Task brief: Up to and including the line containing "The snow-white toy", please reproduce the lines of the listing below, starting from the top.

Exercise inputs:
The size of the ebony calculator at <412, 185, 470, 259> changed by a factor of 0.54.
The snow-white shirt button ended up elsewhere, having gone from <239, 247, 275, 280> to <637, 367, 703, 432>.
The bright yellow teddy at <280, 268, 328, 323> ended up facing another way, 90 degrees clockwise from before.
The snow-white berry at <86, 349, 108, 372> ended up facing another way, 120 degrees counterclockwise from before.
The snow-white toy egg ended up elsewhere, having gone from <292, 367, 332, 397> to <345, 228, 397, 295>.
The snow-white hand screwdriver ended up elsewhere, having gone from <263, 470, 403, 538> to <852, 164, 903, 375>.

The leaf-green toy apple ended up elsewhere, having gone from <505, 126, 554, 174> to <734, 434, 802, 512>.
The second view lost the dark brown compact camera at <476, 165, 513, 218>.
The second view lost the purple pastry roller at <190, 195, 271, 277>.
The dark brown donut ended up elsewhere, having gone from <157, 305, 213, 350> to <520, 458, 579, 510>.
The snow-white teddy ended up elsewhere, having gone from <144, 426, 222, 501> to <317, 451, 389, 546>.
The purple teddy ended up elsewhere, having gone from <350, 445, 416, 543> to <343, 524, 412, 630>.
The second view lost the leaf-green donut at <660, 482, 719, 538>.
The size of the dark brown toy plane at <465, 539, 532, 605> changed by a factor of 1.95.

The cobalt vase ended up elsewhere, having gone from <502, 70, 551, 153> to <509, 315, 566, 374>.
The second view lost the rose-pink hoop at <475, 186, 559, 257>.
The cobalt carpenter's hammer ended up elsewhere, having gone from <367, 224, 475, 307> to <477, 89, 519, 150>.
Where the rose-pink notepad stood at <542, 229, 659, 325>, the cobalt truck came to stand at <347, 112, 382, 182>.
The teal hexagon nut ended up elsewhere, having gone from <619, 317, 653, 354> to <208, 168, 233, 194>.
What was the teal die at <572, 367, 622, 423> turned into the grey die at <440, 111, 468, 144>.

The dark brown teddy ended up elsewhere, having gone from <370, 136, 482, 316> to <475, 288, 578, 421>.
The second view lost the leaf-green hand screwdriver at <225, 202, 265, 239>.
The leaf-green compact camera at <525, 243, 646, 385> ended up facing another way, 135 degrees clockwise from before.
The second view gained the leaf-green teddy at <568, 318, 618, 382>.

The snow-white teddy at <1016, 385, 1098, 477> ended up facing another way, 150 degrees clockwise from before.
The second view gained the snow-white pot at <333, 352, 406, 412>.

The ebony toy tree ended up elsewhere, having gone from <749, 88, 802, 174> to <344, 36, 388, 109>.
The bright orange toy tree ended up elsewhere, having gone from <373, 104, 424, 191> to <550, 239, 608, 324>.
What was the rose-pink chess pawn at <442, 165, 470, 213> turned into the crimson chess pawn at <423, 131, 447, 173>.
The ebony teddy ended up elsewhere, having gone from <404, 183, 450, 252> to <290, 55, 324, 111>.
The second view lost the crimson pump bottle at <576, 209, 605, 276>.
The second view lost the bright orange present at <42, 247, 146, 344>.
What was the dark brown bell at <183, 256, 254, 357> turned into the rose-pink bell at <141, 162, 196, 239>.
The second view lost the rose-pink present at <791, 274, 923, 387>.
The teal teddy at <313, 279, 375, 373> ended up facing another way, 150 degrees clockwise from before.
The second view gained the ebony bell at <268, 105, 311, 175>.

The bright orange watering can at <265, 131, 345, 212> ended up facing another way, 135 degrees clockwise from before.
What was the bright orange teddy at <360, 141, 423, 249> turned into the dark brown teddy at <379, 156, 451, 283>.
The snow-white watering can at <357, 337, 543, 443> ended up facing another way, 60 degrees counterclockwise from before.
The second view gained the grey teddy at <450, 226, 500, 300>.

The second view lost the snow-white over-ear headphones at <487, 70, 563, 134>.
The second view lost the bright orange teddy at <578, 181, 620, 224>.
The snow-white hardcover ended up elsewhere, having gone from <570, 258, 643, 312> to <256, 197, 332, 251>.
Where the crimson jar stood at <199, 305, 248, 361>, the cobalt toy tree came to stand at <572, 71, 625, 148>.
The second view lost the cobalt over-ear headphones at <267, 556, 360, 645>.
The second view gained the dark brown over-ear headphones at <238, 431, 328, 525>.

Exercise output:
The size of the ebony calculator at <412, 185, 470, 259> changed by a factor of 0.54.
The snow-white shirt button ended up elsewhere, having gone from <239, 247, 275, 280> to <637, 367, 703, 432>.
The bright yellow teddy at <280, 268, 328, 323> ended up facing another way, 90 degrees clockwise from before.
The snow-white berry at <86, 349, 108, 372> ended up facing another way, 120 degrees counterclockwise from before.
The snow-white toy egg ended up elsewhere, having gone from <292, 367, 332, 397> to <345, 228, 397, 295>.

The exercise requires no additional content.